Exercise description: Every line of the listing that contains the word "fork" is to be copied out.

Given information:
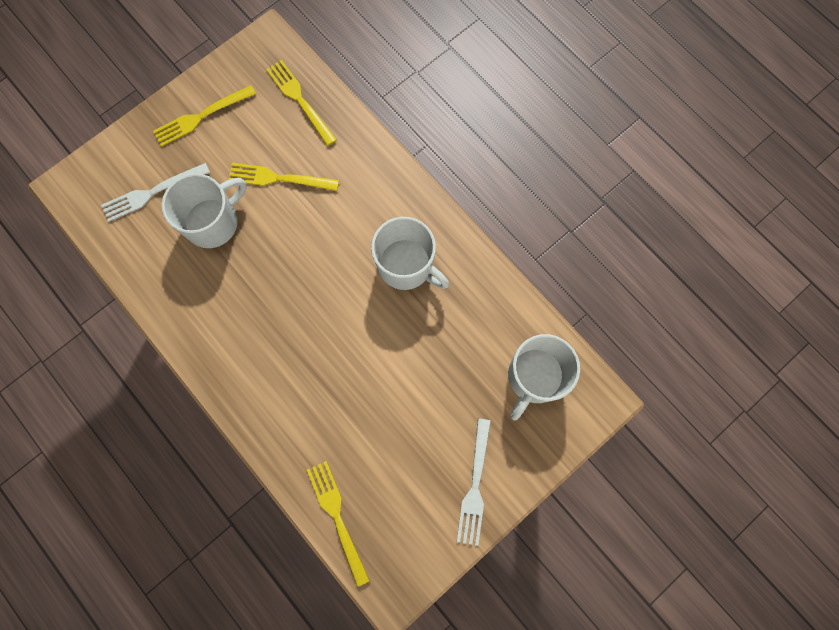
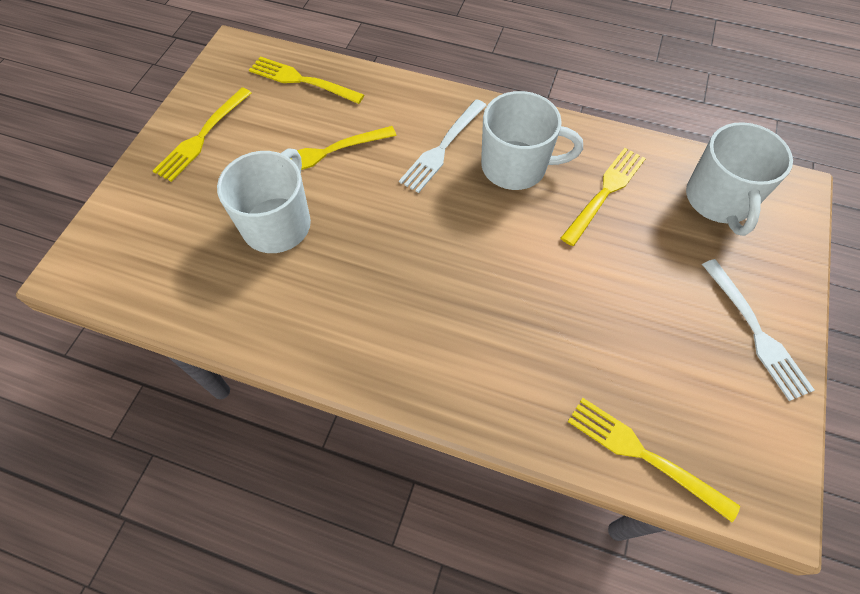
camera: 30 degrees left, 15 degrees down
(152, 193) = (186, 229): white fork -> white fork (442, 148)
(455, 323) = (605, 193): none -> yellow fork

Problem solution:
(152, 193) = (186, 229): white fork -> white fork (442, 148)
(455, 323) = (605, 193): none -> yellow fork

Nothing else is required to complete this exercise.